## Supplied information
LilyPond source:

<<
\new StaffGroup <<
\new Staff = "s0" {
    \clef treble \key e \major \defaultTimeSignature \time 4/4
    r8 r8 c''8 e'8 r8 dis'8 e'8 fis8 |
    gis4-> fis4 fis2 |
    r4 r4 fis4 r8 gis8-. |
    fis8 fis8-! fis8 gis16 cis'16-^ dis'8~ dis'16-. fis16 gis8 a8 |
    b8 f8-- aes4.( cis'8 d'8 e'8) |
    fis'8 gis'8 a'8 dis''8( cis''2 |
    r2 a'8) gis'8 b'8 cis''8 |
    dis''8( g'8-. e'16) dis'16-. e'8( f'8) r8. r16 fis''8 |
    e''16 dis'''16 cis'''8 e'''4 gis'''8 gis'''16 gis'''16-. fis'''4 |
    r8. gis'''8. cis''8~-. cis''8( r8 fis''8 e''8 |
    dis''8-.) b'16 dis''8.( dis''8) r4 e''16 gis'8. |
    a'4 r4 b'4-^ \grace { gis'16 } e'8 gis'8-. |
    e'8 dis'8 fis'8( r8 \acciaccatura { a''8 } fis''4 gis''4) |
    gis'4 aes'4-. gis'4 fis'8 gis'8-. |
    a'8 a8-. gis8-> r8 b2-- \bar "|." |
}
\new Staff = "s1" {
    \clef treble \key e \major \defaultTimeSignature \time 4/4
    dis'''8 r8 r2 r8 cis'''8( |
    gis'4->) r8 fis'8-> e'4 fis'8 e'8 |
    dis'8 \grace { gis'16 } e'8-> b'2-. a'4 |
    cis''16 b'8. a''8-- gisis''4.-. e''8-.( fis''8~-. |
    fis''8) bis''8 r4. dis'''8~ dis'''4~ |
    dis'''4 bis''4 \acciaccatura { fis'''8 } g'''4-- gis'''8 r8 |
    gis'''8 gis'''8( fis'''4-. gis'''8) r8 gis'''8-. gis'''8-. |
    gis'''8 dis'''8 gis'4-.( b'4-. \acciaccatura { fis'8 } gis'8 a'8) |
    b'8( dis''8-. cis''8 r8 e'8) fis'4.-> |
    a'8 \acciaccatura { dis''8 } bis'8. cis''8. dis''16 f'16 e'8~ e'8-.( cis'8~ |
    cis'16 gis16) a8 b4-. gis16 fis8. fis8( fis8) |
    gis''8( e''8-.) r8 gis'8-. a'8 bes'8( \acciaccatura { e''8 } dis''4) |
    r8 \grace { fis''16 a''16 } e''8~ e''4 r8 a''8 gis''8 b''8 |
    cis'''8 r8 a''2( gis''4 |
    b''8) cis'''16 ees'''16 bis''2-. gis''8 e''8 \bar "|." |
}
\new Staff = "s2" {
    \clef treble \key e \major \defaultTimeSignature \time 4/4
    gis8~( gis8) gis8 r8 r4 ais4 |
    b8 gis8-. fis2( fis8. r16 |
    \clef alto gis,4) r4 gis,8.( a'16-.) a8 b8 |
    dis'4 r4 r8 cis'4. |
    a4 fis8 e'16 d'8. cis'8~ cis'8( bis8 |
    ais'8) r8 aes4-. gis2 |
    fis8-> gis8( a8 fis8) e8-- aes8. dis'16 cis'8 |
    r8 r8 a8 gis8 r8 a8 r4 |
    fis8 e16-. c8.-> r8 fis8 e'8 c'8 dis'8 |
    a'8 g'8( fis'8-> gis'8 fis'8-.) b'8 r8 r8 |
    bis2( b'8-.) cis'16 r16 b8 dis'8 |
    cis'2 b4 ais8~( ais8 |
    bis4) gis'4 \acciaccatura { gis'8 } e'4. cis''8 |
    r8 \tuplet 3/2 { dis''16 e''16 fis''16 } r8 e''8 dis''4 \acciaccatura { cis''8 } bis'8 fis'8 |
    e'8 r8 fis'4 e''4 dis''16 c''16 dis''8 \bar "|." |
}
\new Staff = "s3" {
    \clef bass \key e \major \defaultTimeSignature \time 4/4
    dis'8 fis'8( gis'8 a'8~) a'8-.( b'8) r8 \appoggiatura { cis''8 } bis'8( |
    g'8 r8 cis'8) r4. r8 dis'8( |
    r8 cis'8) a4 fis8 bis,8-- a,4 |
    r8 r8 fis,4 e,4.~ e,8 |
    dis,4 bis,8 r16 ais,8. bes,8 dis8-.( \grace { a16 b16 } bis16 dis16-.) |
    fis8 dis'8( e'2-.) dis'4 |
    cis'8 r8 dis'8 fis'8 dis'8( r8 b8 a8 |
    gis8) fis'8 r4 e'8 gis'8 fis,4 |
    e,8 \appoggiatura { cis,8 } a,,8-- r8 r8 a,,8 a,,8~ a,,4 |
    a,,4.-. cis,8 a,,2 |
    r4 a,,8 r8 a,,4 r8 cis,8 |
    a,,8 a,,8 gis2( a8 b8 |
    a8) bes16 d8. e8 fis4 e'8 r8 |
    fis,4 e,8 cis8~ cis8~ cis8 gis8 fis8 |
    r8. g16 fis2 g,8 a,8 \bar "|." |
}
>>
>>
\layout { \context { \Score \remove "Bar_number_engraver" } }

## Goal of the exercise
Which rows above contain the string "appoggiatura", matching case exactly? Show each of them in full.

## Task solution
    dis'8 fis'8( gis'8 a'8~) a'8-.( b'8) r8 \appoggiatura { cis''8 } bis'8( |
    e,8 \appoggiatura { cis,8 } a,,8-- r8 r8 a,,8 a,,8~ a,,4 |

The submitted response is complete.